*** Provided records ***

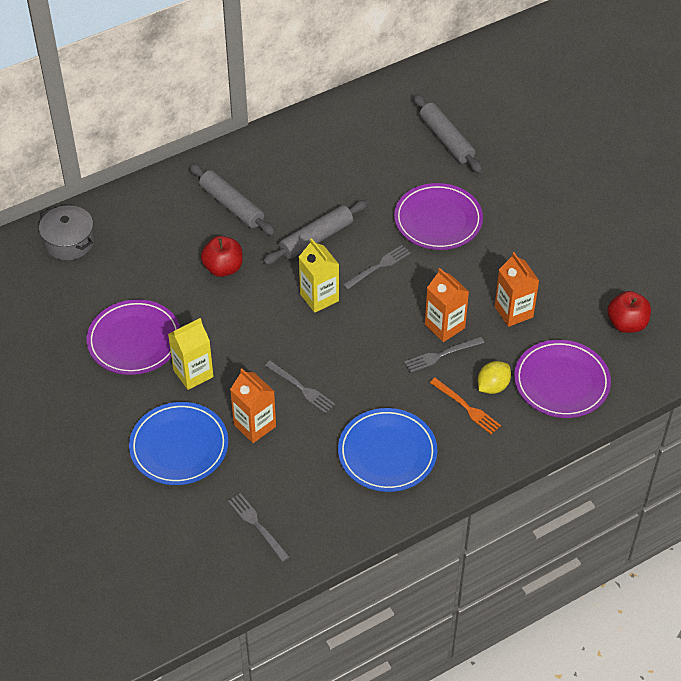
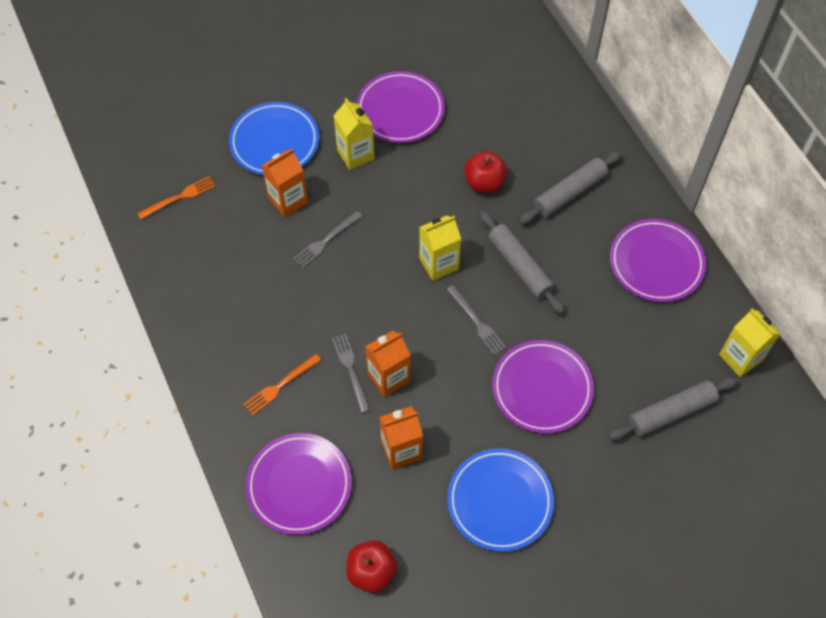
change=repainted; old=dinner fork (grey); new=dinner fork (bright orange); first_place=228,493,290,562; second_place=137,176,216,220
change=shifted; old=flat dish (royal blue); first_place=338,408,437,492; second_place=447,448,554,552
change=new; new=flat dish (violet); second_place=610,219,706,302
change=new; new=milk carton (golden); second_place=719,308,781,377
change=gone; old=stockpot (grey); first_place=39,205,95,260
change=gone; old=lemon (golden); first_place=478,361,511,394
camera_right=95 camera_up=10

***

The problem
Each line from the top of the records through the one containing "change=shifted; old=flat dish" needs to be transcribed exactly, without pictures.

Your solution
change=repainted; old=dinner fork (grey); new=dinner fork (bright orange); first_place=228,493,290,562; second_place=137,176,216,220
change=shifted; old=flat dish (royal blue); first_place=338,408,437,492; second_place=447,448,554,552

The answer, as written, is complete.